##### Given entries
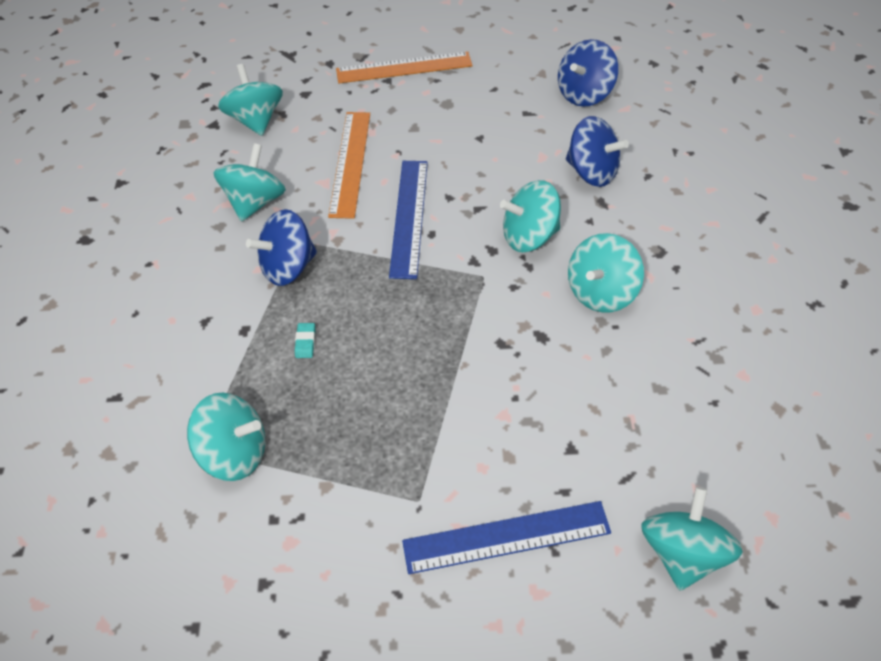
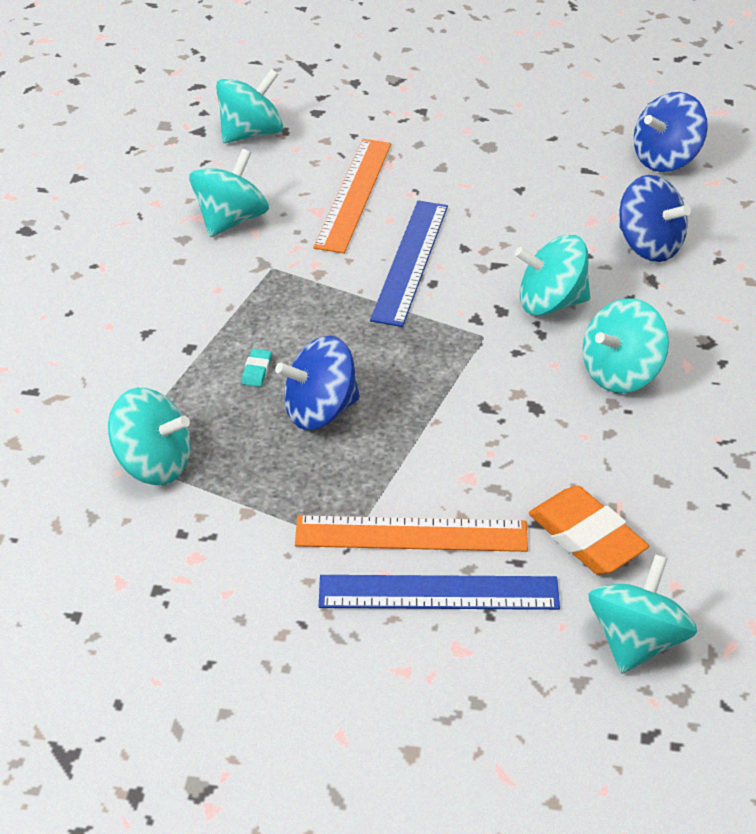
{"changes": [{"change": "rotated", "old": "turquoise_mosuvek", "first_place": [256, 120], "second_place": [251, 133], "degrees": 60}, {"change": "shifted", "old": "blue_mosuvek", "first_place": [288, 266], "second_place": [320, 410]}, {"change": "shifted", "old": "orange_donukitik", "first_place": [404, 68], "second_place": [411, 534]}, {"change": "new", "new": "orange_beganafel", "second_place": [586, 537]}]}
##########
##### Given entries
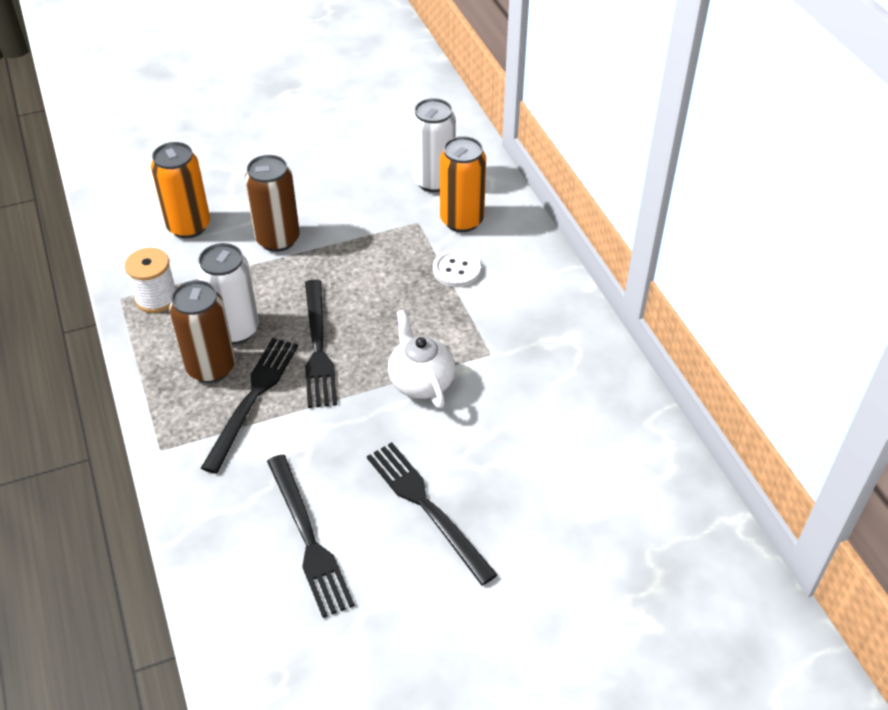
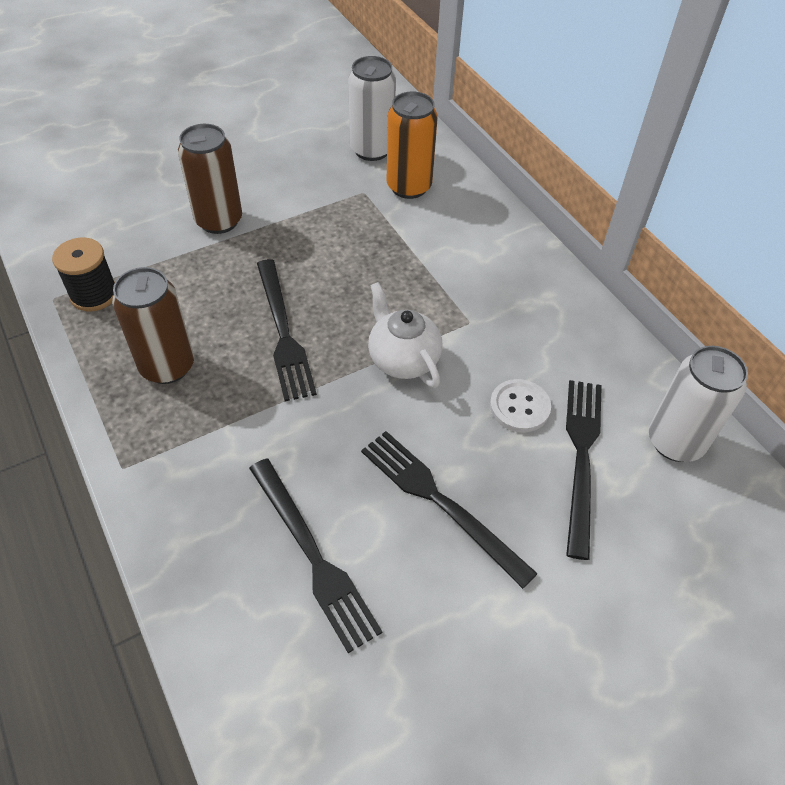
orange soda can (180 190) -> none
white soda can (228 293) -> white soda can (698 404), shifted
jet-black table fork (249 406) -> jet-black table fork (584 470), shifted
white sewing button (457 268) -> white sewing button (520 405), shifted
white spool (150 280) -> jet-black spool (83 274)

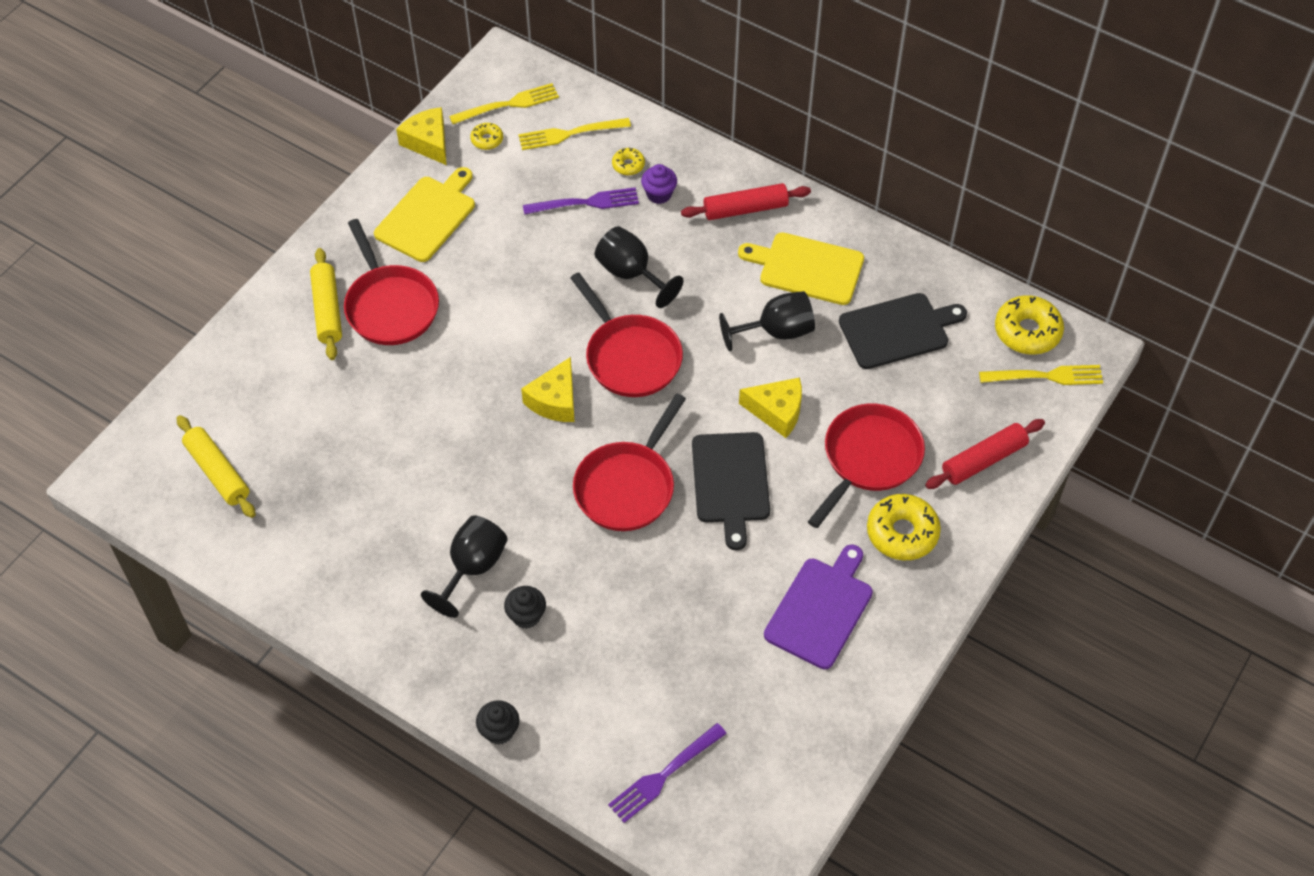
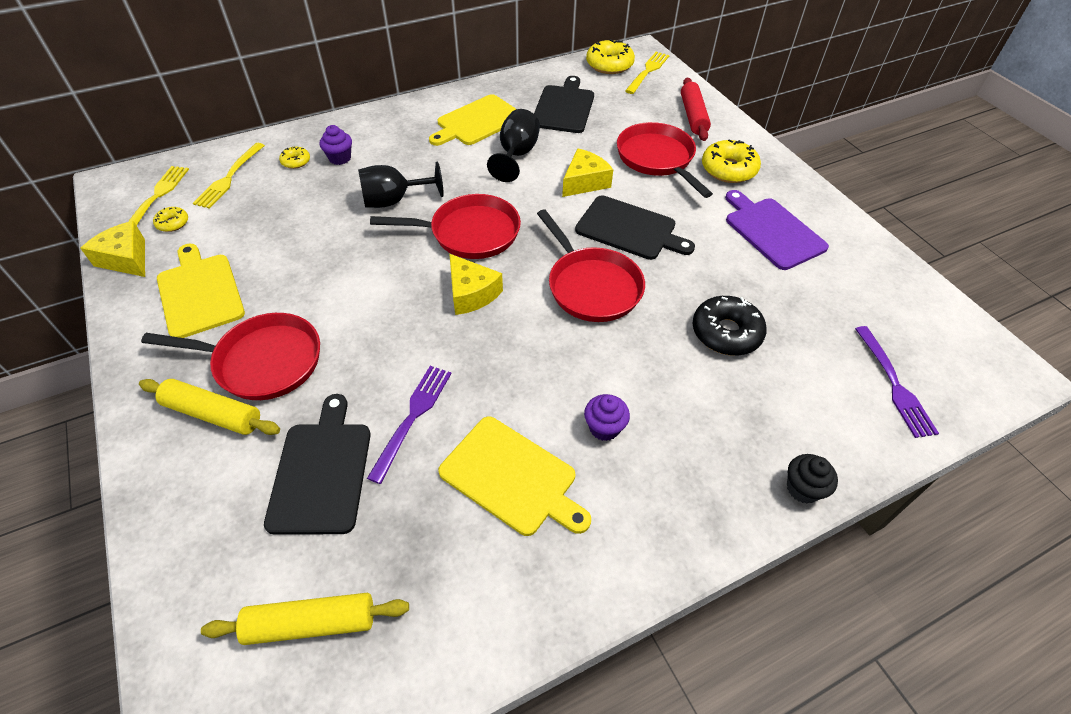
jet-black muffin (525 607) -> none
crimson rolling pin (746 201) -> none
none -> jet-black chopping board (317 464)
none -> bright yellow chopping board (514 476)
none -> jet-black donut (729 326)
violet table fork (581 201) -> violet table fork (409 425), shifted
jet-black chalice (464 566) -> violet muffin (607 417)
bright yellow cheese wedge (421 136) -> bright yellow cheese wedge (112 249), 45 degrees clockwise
##########
◆ Assignment ◆
Search the entries for the word "soda", then list each line that holds it.

◆ Answer section ◆
orange soda can (180 190) -> none
white soda can (228 293) -> white soda can (698 404), shifted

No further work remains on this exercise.